── AVAILABLE DATA
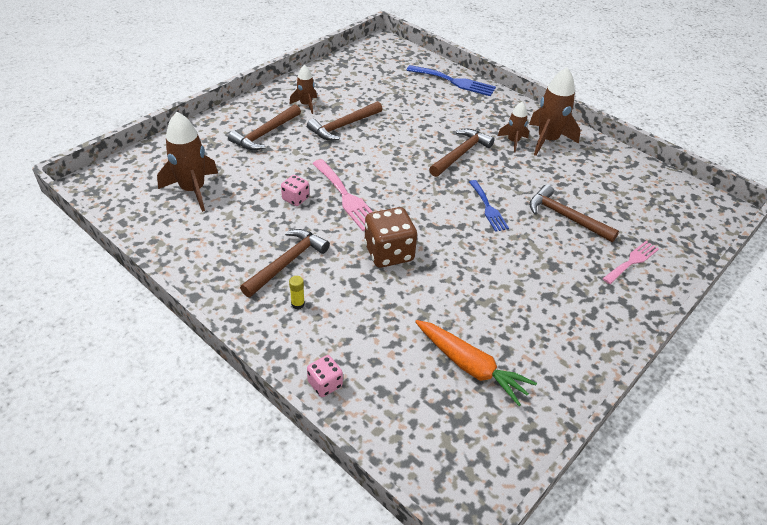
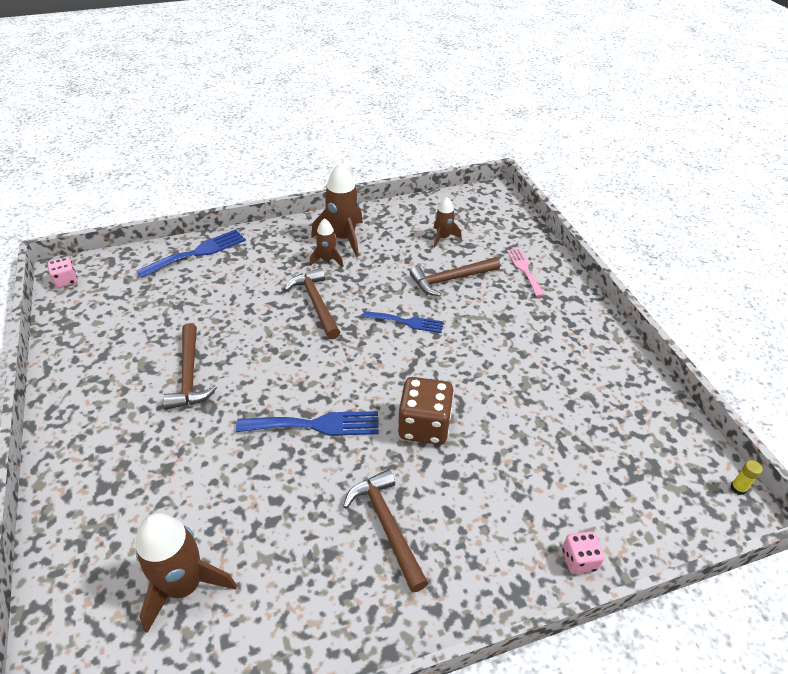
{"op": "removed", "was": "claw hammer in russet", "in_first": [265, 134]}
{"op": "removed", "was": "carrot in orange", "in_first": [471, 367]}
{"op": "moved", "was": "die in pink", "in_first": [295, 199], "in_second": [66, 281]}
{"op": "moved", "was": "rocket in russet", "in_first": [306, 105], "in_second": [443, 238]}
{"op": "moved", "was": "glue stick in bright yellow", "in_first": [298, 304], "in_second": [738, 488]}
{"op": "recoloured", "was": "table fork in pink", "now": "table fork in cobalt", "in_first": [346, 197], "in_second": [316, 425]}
────
__YOUR OBJECTIVE__. All records, pictures excluded: copy them exactly.

__COMPLETED EXERCISE__.
{"op": "removed", "was": "claw hammer in russet", "in_first": [265, 134]}
{"op": "removed", "was": "carrot in orange", "in_first": [471, 367]}
{"op": "moved", "was": "die in pink", "in_first": [295, 199], "in_second": [66, 281]}
{"op": "moved", "was": "rocket in russet", "in_first": [306, 105], "in_second": [443, 238]}
{"op": "moved", "was": "glue stick in bright yellow", "in_first": [298, 304], "in_second": [738, 488]}
{"op": "recoloured", "was": "table fork in pink", "now": "table fork in cobalt", "in_first": [346, 197], "in_second": [316, 425]}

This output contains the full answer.